* **Required action**
Search the records below for the string "Drive", and report each line that contains it.

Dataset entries
"""

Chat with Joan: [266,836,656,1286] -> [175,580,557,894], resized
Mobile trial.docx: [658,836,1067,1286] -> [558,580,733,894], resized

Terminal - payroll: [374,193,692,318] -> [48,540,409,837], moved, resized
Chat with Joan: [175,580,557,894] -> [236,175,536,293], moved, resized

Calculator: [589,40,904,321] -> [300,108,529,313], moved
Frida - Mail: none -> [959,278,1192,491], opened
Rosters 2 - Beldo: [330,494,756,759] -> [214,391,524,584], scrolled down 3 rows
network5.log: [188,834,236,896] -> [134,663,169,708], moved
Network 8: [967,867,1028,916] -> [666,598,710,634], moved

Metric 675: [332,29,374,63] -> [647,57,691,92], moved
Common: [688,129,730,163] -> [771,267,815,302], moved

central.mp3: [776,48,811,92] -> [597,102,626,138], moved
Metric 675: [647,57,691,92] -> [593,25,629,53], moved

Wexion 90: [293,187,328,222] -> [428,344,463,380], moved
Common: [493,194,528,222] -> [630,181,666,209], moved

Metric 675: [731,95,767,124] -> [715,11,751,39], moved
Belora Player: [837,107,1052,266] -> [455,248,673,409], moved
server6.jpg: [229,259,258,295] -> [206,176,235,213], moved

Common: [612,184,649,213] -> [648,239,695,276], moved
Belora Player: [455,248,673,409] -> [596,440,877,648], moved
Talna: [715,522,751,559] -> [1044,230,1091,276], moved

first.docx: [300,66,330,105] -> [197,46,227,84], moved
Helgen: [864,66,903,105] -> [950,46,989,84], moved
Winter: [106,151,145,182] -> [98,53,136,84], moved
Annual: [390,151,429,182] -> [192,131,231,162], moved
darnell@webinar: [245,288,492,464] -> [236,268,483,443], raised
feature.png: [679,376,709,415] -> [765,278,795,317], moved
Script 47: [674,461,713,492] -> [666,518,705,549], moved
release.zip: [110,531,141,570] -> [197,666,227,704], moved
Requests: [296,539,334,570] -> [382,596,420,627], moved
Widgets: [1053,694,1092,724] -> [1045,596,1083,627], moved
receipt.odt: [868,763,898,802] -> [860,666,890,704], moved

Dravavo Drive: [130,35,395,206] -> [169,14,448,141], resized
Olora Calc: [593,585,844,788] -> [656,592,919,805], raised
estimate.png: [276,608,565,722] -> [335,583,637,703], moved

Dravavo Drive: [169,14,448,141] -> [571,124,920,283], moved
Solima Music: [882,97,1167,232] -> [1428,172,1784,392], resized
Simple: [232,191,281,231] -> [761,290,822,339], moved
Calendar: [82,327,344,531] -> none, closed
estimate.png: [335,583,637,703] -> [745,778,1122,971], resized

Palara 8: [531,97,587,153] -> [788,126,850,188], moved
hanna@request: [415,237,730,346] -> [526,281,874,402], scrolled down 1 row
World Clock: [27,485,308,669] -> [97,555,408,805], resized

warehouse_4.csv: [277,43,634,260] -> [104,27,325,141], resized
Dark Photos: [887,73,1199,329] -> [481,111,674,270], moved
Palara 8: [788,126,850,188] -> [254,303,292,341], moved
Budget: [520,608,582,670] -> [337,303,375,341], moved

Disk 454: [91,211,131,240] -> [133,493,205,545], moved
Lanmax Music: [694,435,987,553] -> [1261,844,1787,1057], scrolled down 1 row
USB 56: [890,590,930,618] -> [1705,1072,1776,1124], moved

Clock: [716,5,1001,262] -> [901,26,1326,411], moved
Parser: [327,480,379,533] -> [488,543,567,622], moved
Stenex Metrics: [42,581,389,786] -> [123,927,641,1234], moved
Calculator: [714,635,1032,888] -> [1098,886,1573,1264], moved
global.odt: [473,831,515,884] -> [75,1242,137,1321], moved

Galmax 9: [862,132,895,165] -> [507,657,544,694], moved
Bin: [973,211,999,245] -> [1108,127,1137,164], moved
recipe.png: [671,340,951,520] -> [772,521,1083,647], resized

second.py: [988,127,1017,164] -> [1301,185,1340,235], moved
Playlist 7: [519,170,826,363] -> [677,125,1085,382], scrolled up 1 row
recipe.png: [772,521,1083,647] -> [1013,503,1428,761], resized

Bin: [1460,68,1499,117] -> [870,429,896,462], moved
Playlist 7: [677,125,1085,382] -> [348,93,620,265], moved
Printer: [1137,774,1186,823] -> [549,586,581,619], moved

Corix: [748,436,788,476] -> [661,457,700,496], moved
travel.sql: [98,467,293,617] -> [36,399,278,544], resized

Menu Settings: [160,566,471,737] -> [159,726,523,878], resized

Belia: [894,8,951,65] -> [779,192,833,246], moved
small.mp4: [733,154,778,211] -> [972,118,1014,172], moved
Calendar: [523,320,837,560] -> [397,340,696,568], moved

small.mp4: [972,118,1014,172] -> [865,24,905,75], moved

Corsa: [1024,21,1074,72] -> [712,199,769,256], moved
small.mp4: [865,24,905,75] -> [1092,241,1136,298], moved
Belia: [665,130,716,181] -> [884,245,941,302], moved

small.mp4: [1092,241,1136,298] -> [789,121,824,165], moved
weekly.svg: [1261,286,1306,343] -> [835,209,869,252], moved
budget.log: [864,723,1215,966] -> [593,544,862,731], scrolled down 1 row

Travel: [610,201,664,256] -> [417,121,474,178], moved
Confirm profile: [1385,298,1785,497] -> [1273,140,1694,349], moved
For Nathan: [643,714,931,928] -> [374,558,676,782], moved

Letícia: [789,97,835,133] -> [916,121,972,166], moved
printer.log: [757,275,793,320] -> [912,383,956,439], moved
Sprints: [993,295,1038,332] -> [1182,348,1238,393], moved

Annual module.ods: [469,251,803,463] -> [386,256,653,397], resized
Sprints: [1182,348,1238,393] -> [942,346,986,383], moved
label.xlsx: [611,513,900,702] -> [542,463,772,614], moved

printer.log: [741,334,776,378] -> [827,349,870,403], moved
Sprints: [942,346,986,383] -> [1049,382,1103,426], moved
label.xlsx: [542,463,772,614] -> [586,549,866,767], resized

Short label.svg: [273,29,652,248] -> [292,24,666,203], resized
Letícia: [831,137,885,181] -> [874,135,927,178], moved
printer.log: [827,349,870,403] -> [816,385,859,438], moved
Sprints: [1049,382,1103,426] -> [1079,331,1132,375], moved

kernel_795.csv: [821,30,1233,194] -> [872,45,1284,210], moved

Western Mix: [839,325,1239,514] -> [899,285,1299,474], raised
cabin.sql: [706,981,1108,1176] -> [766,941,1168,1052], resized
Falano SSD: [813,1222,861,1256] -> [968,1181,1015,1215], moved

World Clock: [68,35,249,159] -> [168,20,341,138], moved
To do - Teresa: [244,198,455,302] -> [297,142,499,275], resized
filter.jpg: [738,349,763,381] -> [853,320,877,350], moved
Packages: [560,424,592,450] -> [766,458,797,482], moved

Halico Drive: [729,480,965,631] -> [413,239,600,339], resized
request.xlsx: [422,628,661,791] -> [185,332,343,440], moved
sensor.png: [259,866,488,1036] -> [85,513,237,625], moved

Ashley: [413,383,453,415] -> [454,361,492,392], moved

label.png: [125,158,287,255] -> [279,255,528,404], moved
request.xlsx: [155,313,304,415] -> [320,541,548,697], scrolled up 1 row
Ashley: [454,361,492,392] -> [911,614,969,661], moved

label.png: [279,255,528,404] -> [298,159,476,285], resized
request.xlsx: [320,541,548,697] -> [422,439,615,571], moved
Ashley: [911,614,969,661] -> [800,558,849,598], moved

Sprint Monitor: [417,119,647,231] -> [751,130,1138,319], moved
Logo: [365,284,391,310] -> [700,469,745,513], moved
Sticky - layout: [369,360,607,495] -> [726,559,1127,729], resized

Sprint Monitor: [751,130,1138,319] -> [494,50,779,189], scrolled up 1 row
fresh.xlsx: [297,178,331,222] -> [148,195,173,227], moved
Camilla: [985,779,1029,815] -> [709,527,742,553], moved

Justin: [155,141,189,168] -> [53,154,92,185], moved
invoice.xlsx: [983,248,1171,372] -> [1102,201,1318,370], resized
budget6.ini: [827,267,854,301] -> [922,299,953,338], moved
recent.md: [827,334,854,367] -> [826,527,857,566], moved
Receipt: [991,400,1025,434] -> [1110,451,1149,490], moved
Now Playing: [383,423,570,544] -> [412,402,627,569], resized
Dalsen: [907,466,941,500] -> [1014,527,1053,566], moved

"""

* **Solution to the exercise**
Dravavo Drive: [130,35,395,206] -> [169,14,448,141], resized
Dravavo Drive: [169,14,448,141] -> [571,124,920,283], moved
Halico Drive: [729,480,965,631] -> [413,239,600,339], resized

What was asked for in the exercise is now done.